▶ _Request_
Could you copy out the material below, from the line with "Provide the [X, Y]" to the line with "Capture the cell", word for word and leaving out the picture?

▶ _Information supplied_
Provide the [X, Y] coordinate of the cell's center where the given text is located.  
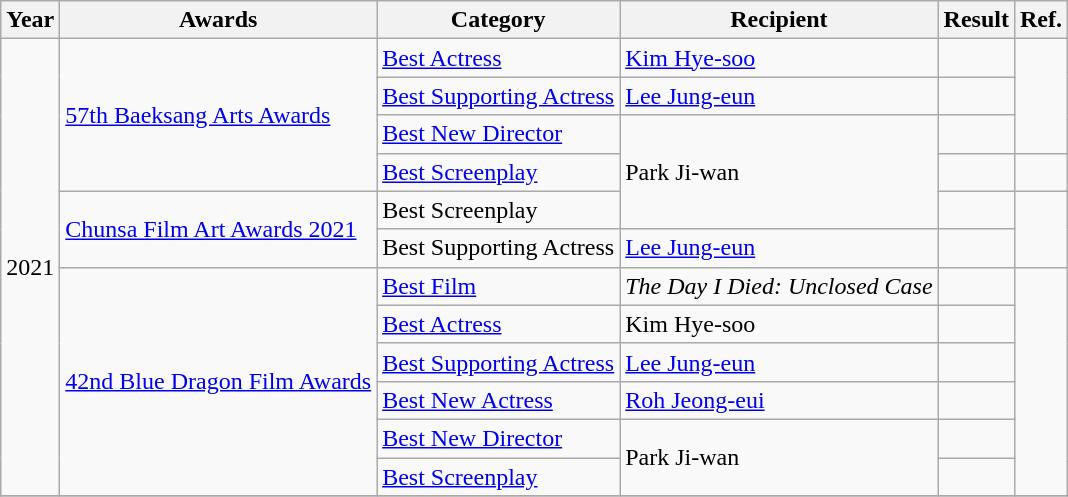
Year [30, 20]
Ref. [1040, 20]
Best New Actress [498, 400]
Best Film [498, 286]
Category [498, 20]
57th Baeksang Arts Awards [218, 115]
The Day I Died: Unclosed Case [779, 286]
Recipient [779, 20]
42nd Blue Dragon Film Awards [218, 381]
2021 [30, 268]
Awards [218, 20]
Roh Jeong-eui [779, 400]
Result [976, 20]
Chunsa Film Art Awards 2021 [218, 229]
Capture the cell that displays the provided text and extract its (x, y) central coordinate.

---

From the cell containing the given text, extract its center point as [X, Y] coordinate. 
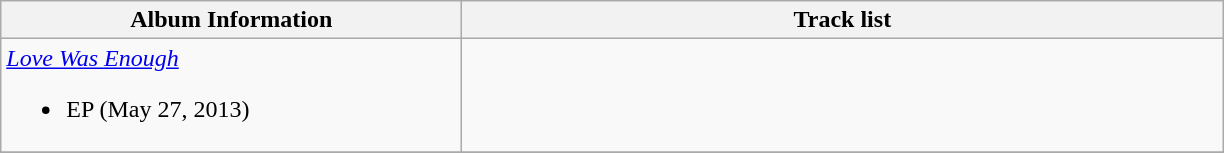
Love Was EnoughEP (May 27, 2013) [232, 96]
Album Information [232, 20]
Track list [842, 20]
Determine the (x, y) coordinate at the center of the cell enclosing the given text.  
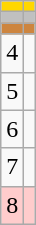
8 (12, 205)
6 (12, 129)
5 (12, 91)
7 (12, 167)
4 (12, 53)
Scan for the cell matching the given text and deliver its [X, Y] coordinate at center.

▶ _Solved problem_
Provide the [X, Y] coordinate of the cell's center where the given text is located.  
Year [30, 20]
Ref. [1040, 20]
Best New Actress [498, 400]
Best Film [498, 286]
Category [498, 20]
57th Baeksang Arts Awards [218, 115]
The Day I Died: Unclosed Case [779, 286]
Recipient [779, 20]
42nd Blue Dragon Film Awards [218, 381]
2021 [30, 268]
Awards [218, 20]
Roh Jeong-eui [779, 400]
Result [976, 20]
Chunsa Film Art Awards 2021 [218, 229]
Capture the cell that displays the provided text and extract its (x, y) central coordinate.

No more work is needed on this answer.